**DATA TERSEDIA:**
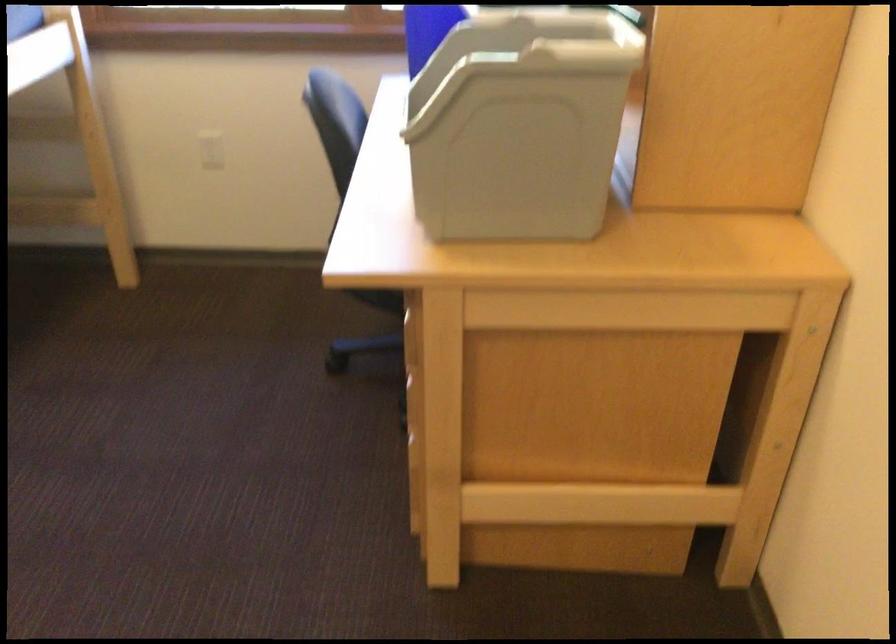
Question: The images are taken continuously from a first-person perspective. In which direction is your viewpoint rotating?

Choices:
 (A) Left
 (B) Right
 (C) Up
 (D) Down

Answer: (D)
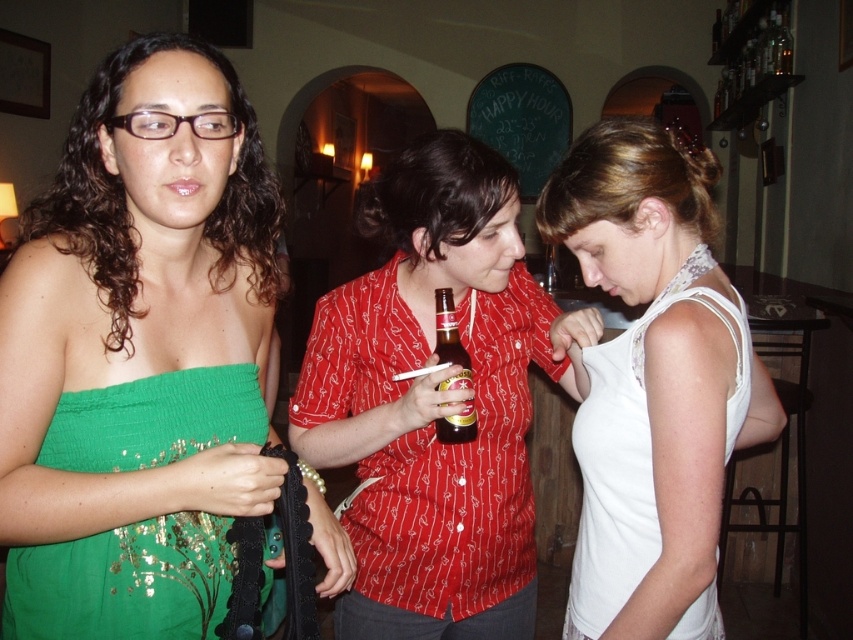
Question: Which object is positioned closest to the green sequined dress at left?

**RINCIAN TUGAS:** Ambil semua baris di atas apa adanya, tanpa mengubah satu kata pun, dan jangan ikutkan gambarnya.

**JAWABAN ANDA:**
Question: The images are taken continuously from a first-person perspective. In which direction is your viewpoint rotating?

Choices:
 (A) Left
 (B) Right
 (C) Up
 (D) Down

Answer: (D)
Question: Which object is positioned closest to the green sequined dress at left?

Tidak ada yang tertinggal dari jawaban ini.